__Task to complete__:
Give back an exact copy of the lines below, from the first through the line with "black hexagon: (489, 150)"; please stop there.

(Coordinate change listings)

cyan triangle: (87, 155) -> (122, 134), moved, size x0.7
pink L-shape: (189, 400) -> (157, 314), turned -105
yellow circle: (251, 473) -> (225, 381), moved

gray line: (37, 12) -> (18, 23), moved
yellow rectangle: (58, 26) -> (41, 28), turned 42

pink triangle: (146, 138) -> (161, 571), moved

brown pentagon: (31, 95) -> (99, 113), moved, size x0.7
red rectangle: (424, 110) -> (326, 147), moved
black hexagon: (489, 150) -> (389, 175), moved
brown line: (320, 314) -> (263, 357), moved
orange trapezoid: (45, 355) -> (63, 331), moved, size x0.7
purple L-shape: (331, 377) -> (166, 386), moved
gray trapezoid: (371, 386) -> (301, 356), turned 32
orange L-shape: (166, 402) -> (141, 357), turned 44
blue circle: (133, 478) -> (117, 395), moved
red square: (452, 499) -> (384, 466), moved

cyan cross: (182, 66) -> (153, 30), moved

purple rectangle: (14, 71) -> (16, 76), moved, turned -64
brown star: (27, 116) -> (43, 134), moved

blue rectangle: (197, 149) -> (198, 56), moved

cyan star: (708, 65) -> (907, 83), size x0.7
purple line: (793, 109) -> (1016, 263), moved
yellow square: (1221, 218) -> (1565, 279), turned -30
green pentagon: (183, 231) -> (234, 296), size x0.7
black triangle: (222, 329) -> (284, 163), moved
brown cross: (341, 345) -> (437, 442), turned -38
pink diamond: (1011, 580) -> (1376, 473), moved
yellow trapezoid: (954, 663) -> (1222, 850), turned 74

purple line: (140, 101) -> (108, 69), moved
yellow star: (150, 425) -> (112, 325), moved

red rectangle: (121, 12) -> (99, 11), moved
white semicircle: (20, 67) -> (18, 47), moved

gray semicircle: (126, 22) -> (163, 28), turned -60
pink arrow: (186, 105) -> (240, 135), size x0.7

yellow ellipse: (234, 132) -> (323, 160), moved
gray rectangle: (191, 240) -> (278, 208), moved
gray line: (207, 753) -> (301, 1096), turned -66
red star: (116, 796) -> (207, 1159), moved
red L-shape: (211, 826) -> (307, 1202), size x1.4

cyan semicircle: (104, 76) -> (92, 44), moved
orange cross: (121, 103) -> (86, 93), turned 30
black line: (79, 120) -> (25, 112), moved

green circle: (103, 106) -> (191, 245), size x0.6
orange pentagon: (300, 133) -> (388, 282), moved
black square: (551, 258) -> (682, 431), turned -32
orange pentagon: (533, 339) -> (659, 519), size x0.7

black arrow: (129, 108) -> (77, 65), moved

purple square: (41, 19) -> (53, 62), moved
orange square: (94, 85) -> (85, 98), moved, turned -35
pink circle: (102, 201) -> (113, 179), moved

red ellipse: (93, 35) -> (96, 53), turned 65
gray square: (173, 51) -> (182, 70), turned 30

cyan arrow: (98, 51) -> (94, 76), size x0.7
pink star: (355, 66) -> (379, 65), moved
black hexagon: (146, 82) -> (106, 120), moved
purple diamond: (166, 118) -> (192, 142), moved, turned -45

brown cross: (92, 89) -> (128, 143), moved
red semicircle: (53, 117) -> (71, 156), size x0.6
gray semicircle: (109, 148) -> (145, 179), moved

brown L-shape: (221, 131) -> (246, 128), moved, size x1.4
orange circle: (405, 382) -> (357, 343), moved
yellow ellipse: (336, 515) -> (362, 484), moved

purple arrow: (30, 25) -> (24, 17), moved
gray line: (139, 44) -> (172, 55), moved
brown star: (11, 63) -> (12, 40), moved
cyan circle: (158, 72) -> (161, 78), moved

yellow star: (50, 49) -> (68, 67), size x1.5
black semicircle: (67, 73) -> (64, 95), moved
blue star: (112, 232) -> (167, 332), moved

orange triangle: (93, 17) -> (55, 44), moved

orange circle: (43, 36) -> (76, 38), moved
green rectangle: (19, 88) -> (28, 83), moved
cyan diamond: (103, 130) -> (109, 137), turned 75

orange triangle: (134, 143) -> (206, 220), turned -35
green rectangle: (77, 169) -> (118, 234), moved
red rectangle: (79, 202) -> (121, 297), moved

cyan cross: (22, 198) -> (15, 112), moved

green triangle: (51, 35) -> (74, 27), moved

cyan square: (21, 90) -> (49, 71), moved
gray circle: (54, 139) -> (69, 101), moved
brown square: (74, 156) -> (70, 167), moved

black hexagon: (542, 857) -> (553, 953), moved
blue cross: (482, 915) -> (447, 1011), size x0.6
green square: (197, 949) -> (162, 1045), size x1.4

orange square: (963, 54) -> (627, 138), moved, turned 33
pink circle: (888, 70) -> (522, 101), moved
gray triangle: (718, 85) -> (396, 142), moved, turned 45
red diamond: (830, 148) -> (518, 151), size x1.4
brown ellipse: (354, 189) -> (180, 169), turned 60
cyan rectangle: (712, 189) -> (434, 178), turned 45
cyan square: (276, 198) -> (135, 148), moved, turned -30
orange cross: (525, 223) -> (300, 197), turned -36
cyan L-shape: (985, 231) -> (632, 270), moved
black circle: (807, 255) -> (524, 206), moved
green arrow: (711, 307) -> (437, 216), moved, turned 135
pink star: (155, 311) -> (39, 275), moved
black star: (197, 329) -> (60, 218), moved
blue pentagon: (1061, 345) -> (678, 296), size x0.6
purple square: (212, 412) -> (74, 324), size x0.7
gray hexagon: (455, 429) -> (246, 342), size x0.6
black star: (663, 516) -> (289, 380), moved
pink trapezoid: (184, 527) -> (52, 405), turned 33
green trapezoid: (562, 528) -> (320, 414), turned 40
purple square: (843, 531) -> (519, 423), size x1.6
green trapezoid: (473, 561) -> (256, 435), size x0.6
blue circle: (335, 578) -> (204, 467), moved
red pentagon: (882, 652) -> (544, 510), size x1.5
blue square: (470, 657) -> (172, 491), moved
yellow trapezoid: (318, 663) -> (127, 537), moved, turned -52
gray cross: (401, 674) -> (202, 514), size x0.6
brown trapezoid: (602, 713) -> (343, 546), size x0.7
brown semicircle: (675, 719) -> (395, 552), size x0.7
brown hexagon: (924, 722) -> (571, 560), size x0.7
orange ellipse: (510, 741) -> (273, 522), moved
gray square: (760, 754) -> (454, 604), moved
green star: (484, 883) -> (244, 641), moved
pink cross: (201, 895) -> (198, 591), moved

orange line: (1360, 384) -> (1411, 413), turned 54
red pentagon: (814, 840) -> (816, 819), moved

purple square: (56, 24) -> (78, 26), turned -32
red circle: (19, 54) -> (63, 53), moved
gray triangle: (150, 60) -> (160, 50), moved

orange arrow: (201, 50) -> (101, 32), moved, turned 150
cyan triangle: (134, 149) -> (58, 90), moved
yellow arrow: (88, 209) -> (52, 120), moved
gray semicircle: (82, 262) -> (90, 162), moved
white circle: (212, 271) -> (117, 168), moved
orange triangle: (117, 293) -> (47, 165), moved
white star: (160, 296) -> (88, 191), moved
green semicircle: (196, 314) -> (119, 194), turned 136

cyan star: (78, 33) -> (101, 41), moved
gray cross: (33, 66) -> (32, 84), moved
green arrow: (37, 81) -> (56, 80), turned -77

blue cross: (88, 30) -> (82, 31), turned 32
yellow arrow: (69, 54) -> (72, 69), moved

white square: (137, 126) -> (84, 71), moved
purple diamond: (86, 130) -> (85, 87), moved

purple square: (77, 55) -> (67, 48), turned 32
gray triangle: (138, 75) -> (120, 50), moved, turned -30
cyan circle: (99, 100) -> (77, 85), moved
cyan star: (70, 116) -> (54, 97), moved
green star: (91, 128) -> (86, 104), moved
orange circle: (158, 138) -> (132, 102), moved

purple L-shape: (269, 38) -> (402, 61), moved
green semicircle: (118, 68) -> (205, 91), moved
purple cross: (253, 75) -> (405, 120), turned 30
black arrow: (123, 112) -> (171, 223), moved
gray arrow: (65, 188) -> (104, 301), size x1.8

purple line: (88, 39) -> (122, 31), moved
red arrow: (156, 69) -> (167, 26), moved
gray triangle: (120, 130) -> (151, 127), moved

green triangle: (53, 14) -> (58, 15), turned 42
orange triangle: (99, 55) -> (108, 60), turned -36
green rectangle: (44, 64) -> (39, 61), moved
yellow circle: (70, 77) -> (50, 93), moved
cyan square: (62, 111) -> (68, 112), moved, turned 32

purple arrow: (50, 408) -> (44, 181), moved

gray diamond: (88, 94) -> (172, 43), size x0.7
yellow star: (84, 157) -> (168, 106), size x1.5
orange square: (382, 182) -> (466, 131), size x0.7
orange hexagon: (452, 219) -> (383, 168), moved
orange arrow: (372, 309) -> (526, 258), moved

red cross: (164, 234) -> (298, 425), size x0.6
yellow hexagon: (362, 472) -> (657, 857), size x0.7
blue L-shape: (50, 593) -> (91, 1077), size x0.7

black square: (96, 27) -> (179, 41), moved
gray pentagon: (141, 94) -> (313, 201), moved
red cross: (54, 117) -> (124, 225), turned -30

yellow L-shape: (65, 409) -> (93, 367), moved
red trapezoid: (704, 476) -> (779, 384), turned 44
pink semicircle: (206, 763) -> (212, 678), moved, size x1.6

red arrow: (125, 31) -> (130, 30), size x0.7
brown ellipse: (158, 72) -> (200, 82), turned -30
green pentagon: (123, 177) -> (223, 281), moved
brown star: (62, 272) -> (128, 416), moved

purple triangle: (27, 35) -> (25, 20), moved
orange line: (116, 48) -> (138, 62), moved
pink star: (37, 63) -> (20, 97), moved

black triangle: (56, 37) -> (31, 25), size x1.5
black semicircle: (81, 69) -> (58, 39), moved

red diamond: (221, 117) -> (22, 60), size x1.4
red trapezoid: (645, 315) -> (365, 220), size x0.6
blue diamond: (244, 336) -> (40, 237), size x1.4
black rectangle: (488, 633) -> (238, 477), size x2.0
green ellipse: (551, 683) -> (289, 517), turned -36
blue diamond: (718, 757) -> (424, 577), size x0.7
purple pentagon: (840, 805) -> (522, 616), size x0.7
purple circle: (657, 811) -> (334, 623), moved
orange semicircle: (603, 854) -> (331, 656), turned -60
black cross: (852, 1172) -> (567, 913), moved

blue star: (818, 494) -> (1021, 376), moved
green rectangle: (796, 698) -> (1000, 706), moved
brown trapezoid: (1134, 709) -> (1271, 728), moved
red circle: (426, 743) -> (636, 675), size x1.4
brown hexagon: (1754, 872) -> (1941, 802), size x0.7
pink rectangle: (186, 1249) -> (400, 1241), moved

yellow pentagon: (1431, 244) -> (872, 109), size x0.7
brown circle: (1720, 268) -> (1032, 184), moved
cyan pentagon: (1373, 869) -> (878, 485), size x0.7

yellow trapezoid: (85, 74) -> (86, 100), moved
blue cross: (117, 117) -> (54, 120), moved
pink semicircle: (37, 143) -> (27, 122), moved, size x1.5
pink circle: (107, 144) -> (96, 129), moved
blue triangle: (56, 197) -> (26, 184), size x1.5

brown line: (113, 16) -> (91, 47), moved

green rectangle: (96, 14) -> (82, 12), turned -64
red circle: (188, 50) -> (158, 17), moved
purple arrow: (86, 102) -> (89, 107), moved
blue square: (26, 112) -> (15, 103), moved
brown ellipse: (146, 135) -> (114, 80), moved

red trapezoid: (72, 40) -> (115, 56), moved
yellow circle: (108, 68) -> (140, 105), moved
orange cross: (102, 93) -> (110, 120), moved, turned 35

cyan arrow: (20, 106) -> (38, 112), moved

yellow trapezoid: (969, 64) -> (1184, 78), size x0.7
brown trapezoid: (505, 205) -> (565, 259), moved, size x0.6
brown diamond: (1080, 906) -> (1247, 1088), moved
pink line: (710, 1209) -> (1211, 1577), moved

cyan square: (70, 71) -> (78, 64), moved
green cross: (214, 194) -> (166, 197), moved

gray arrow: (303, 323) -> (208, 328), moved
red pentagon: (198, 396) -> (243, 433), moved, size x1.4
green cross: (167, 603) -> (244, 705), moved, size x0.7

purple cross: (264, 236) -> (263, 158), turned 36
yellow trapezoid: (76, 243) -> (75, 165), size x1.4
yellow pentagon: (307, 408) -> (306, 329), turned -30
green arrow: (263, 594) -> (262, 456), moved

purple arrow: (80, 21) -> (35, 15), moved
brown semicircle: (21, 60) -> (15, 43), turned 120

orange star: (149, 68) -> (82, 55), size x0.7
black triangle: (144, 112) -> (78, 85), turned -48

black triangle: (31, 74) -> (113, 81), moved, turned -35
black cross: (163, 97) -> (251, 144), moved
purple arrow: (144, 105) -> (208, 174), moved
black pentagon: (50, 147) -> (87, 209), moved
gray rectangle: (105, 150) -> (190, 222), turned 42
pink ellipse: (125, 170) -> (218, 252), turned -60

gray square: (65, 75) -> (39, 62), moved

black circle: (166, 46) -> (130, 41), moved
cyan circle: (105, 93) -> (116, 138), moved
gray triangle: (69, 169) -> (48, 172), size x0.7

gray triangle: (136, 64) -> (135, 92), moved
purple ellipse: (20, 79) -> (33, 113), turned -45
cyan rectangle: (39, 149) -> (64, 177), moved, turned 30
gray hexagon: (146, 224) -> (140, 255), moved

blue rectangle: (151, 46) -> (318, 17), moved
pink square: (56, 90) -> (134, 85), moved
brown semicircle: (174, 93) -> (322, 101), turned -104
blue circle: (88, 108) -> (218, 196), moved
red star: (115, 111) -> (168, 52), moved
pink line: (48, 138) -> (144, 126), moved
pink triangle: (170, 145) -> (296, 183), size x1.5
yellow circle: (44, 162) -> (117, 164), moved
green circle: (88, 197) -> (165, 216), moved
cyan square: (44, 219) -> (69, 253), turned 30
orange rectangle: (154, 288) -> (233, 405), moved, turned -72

__Response area__:
cyan triangle: (87, 155) -> (122, 134), moved, size x0.7
pink L-shape: (189, 400) -> (157, 314), turned -105
yellow circle: (251, 473) -> (225, 381), moved

gray line: (37, 12) -> (18, 23), moved
yellow rectangle: (58, 26) -> (41, 28), turned 42

pink triangle: (146, 138) -> (161, 571), moved

brown pentagon: (31, 95) -> (99, 113), moved, size x0.7
red rectangle: (424, 110) -> (326, 147), moved
black hexagon: (489, 150) -> (389, 175), moved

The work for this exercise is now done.